Among the entries below, count the lines containing the string "camera". Only the count is needed.

-- SUPPLIED INFORMATION --
-.-.-
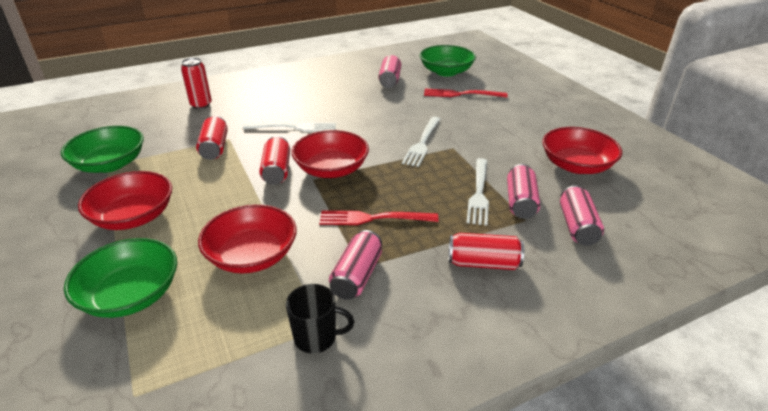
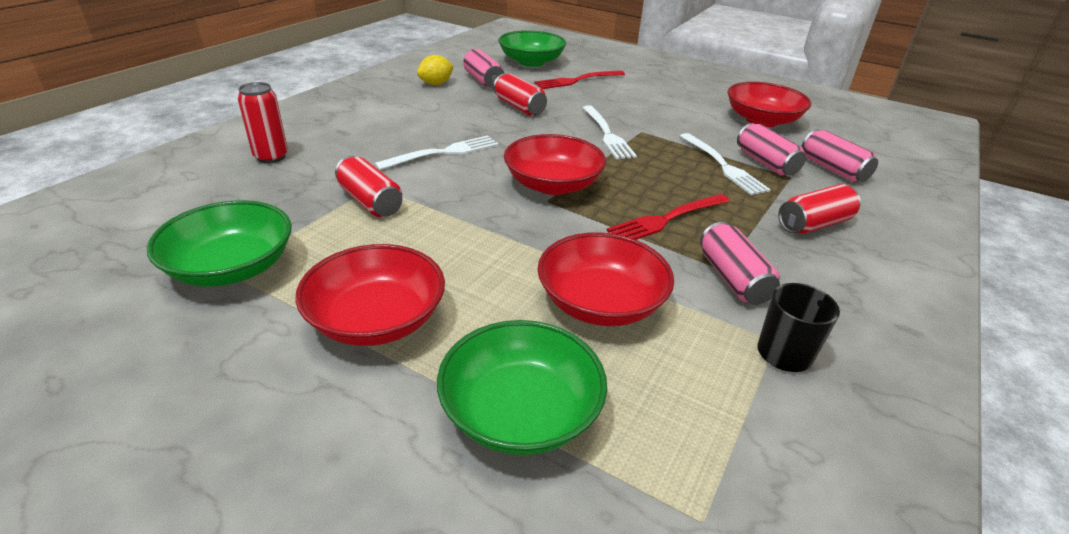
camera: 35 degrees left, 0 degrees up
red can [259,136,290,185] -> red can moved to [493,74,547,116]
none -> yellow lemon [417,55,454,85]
-.-.-
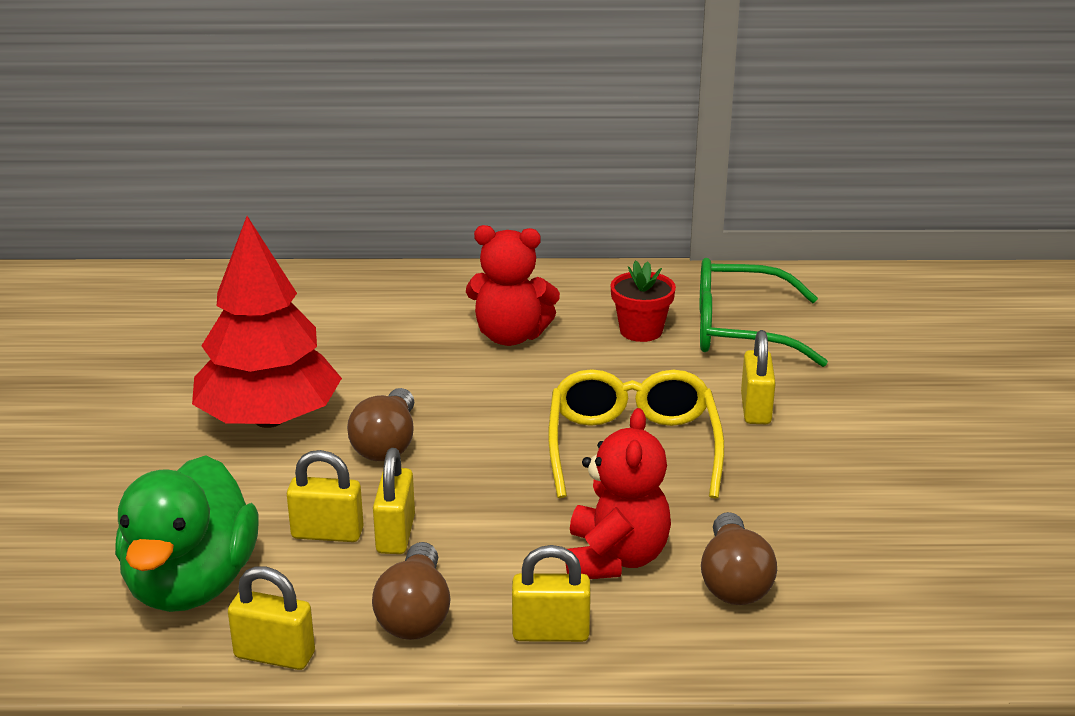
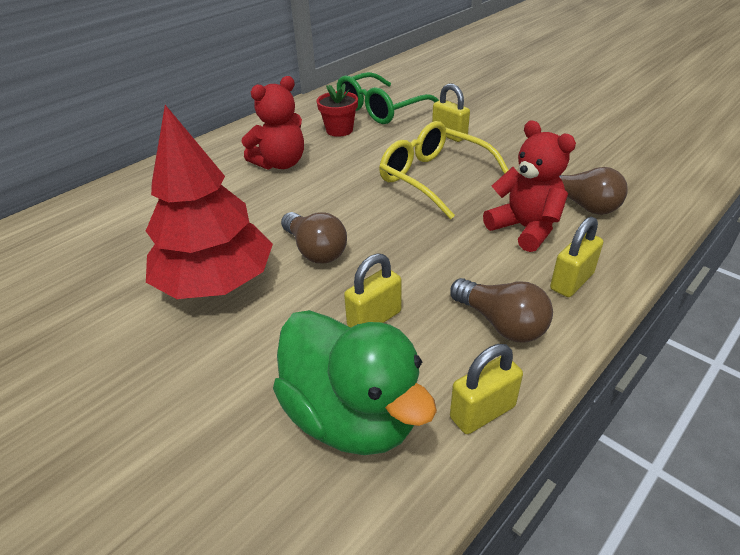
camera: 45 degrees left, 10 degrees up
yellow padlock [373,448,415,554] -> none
-.-.-
-- YOUR SOLUTION --
2